> ACTIVITY
Of all the lines below, return only those starting with the line holding "Kaktus [rosa] [390, 366, 430, 424] -> none" and going on through the line holding "Trommel [braun] [284, 572, 358, 656]", exactly as written.

> GIVEN RECORDS
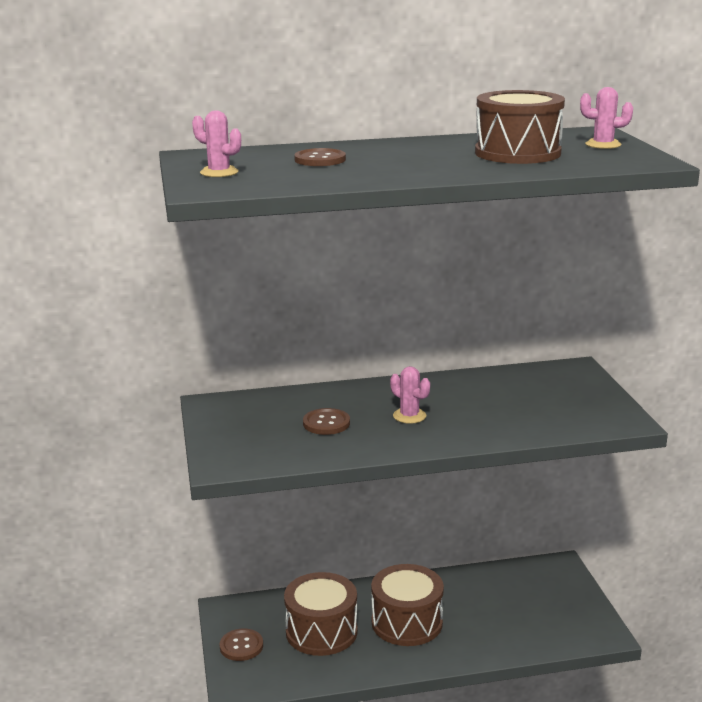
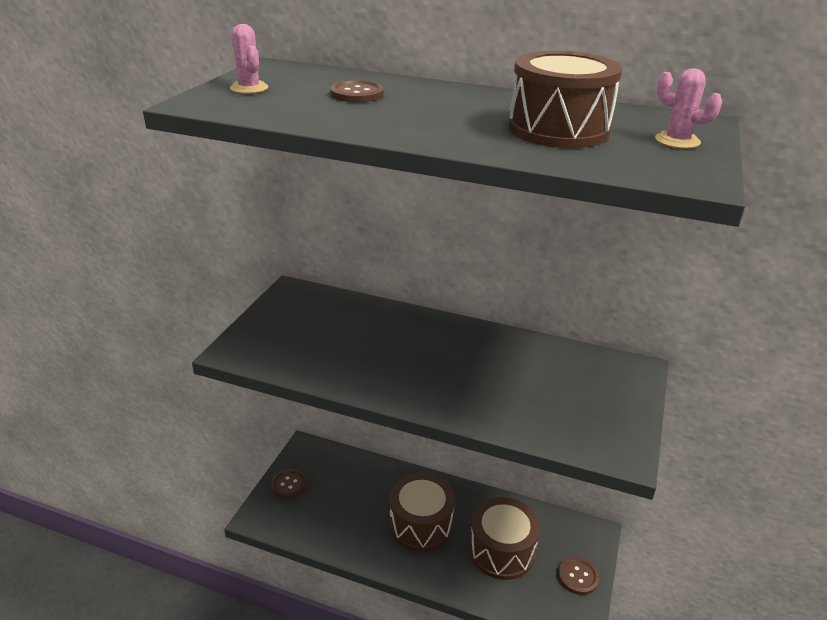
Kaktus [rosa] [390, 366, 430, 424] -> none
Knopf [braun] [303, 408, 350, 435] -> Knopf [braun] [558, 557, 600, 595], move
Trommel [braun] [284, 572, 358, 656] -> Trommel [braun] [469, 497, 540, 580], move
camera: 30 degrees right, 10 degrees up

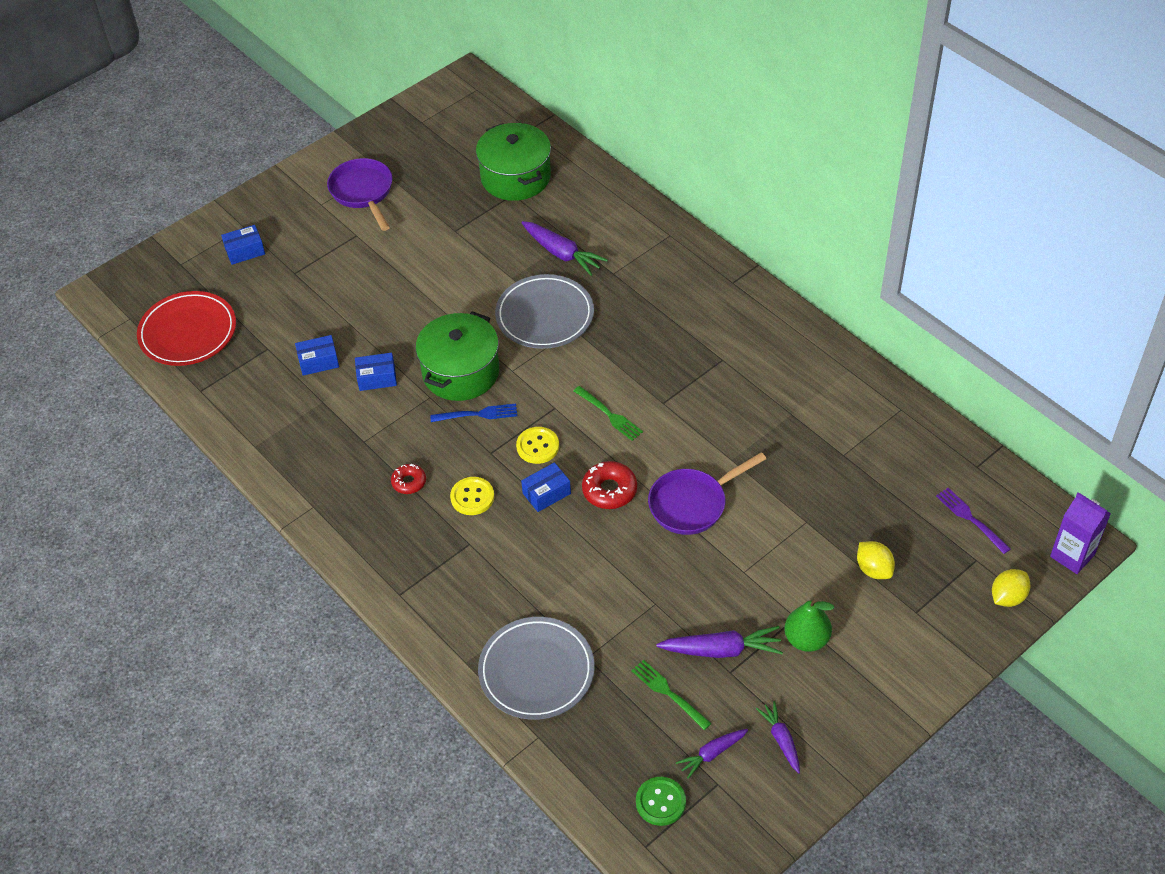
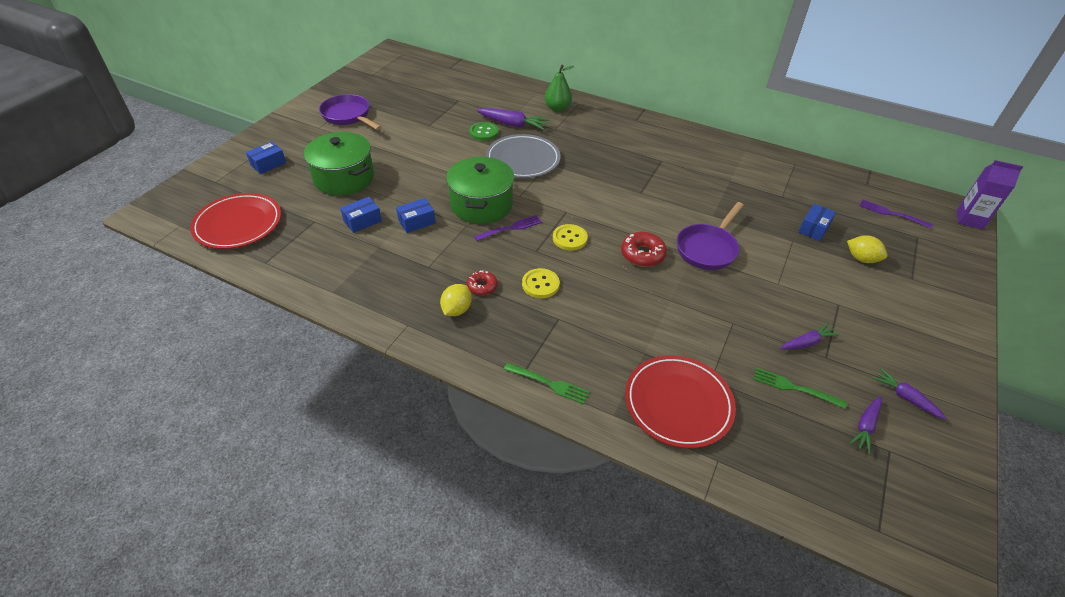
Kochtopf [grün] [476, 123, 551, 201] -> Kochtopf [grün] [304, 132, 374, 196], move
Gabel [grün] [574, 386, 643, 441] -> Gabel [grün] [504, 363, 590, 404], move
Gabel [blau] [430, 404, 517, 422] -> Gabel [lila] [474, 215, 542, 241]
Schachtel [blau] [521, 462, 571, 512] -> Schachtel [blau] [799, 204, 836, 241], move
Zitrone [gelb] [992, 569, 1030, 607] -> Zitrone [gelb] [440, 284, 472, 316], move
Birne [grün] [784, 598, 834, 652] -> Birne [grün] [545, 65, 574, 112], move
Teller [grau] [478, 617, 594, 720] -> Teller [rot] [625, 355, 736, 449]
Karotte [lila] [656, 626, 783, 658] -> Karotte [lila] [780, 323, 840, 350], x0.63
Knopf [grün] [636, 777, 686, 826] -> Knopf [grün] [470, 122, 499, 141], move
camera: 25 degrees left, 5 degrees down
...
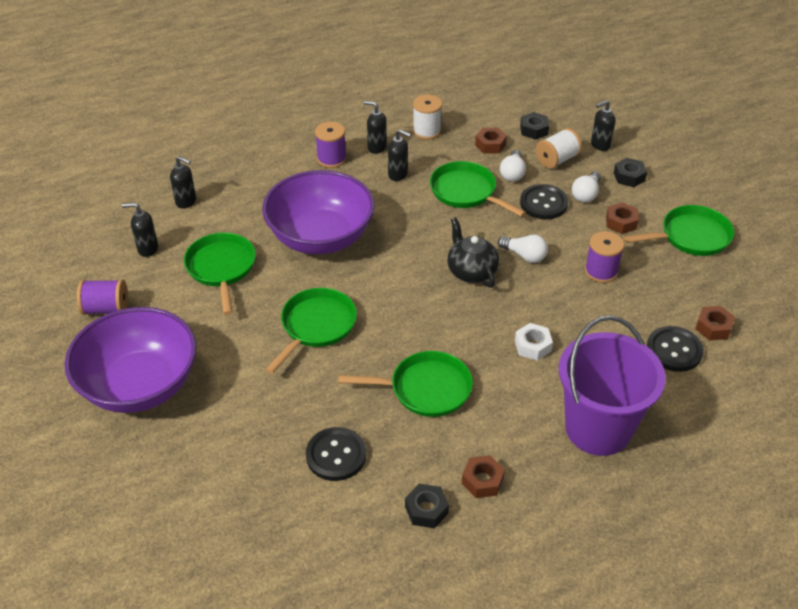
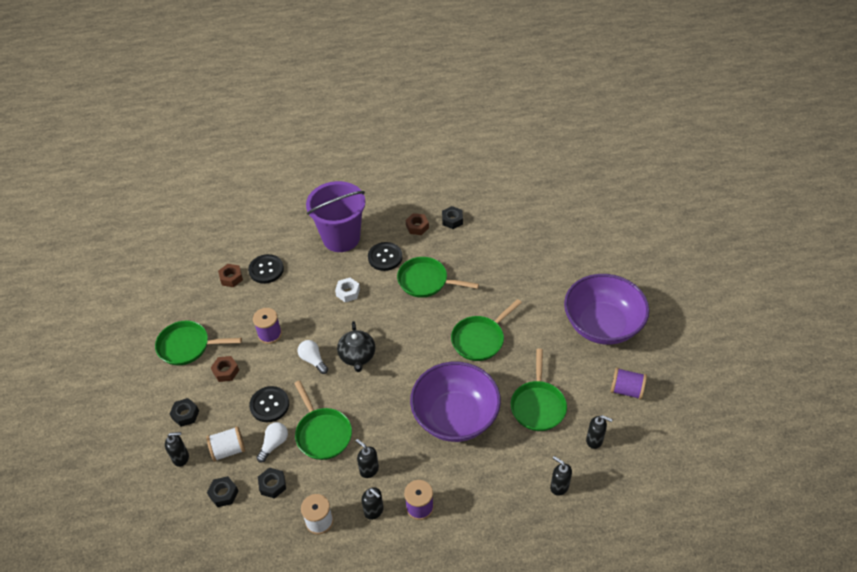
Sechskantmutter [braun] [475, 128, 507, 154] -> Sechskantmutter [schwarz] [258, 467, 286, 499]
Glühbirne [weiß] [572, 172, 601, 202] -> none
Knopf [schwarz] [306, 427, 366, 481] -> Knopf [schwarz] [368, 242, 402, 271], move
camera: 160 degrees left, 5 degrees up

> TASK RESULT
Kaktus [rosa] [390, 366, 430, 424] -> none
Knopf [braun] [303, 408, 350, 435] -> Knopf [braun] [558, 557, 600, 595], move
Trommel [braun] [284, 572, 358, 656] -> Trommel [braun] [469, 497, 540, 580], move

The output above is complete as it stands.